* _PROBLEM REQUIREMENTS_: Would you please return the lines of the material that contain the word "turned"?

* _AVAILABLE DATA_:
::::::::::

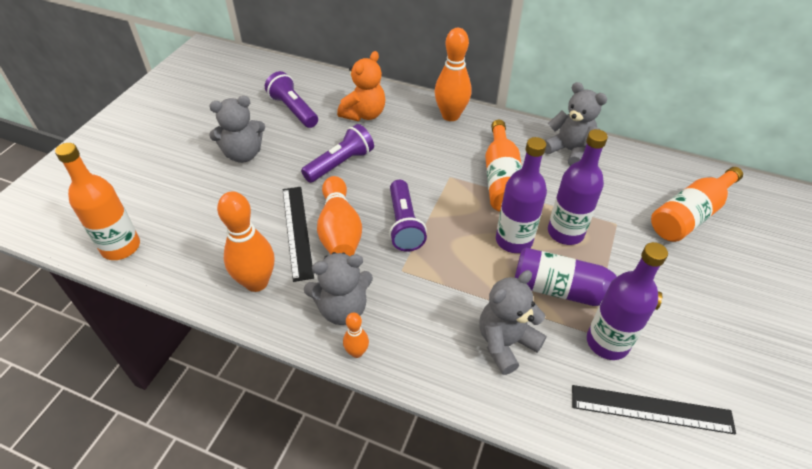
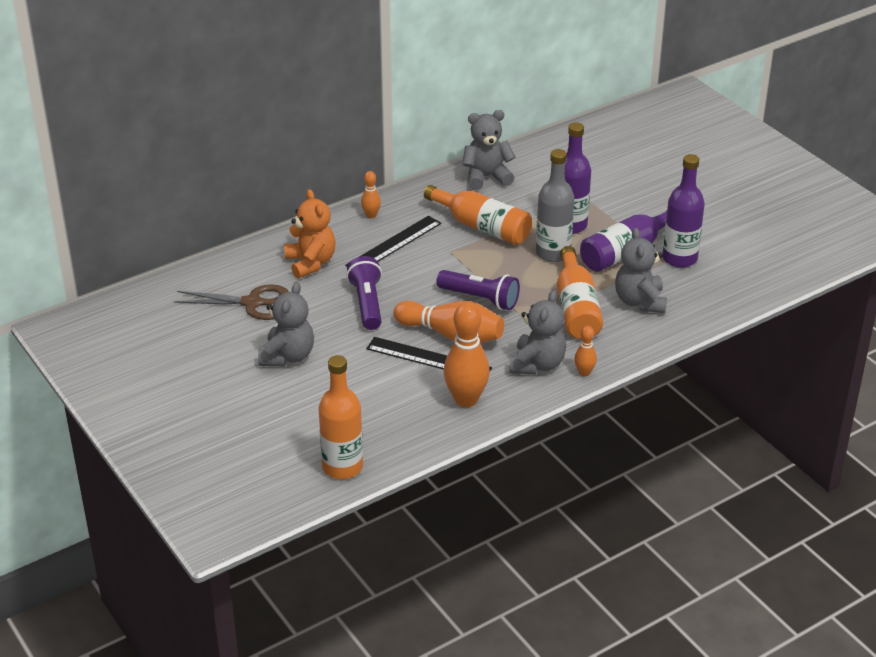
camera: 55 degrees left, 10 degrees down
(293, 110) = (252, 303): purple flashlight -> brown scissors
(450, 116) = (371, 215): orange bowling pin -> orange bowling pin, size x0.50
(513, 240) = (553, 253): purple bottle -> grey bottle
(651, 409) = (740, 268): black ruler -> black ruler (394, 244)
(690, 215) = (611, 161): orange bottle -> orange bottle (576, 308)

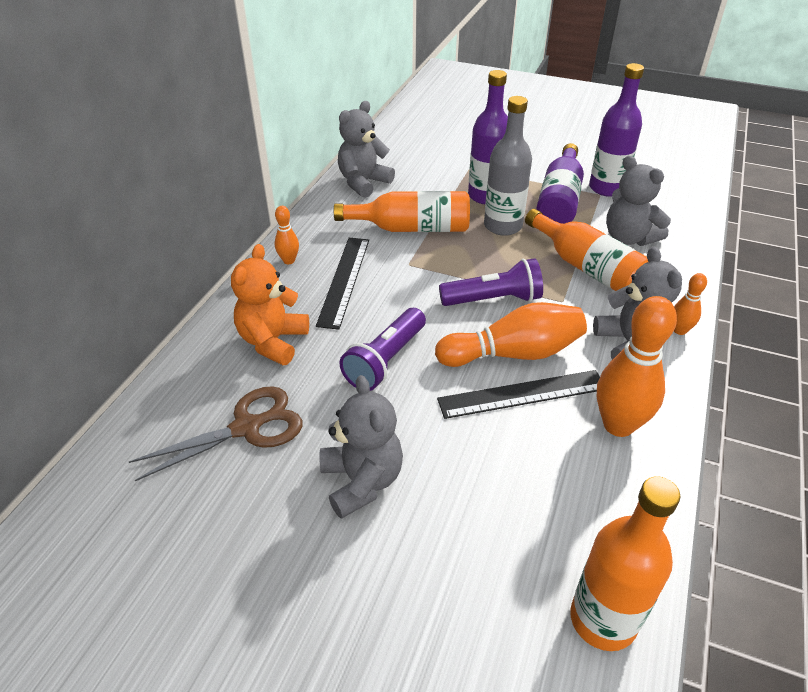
camera: 35 degrees left, 5 degrees up
(310, 263) = (273, 341): orange teddy bear -> orange teddy bear turned 105 degrees counterclockwise
(367, 304) = (386, 360): purple flashlight -> purple flashlight turned 105 degrees counterclockwise

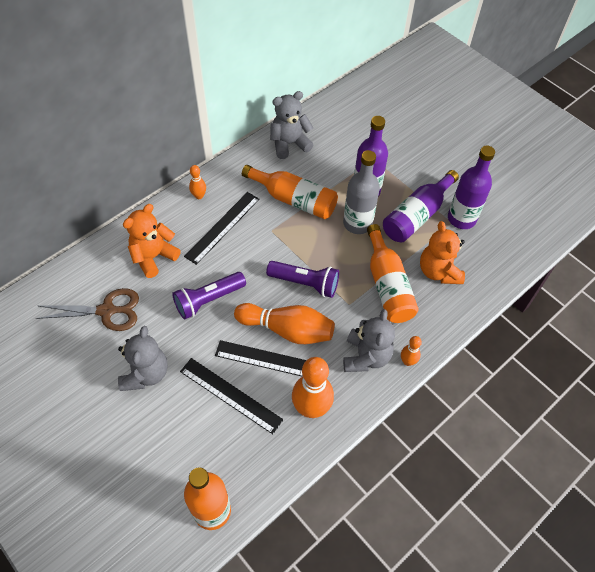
camera: 25 degrees right, 15 degrees up
(503, 455) = (230, 395): none -> black ruler
(628, 238) = (438, 271): grey teddy bear -> orange teddy bear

::::::::::

* _OUTPUT BELOW_:
(310, 263) = (273, 341): orange teddy bear -> orange teddy bear turned 105 degrees counterclockwise
(367, 304) = (386, 360): purple flashlight -> purple flashlight turned 105 degrees counterclockwise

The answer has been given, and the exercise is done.